Copy out every record with each "hiker" switched to "trail runner" and nothing else changed. Omit the pictures.

* [SUPPLIED DATA]:
* * *

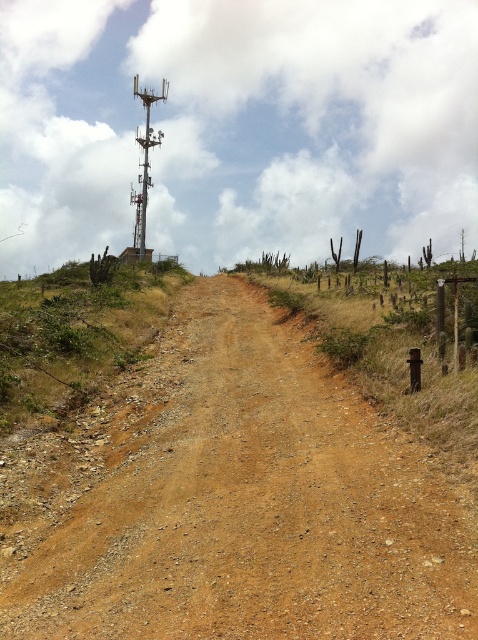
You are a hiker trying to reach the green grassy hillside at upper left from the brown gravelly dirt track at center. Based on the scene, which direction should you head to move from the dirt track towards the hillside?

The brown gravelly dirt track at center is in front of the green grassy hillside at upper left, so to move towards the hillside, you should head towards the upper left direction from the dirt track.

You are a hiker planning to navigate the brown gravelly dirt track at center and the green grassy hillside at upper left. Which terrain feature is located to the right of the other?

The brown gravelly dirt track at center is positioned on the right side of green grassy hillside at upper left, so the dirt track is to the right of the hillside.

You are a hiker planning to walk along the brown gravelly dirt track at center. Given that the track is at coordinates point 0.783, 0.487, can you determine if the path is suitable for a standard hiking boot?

* * *

* [ANSWER FOR THE TASK]:
You are a trail runner trying to reach the green grassy hillside at upper left from the brown gravelly dirt track at center. Based on the scene, which direction should you head to move from the dirt track towards the hillside?

The brown gravelly dirt track at center is in front of the green grassy hillside at upper left, so to move towards the hillside, you should head towards the upper left direction from the dirt track.

You are a trail runner planning to navigate the brown gravelly dirt track at center and the green grassy hillside at upper left. Which terrain feature is located to the right of the other?

The brown gravelly dirt track at center is positioned on the right side of green grassy hillside at upper left, so the dirt track is to the right of the hillside.

You are a trail runner planning to walk along the brown gravelly dirt track at center. Given that the track is at coordinates point 0.783, 0.487, can you determine if the path is suitable for a standard hiking boot?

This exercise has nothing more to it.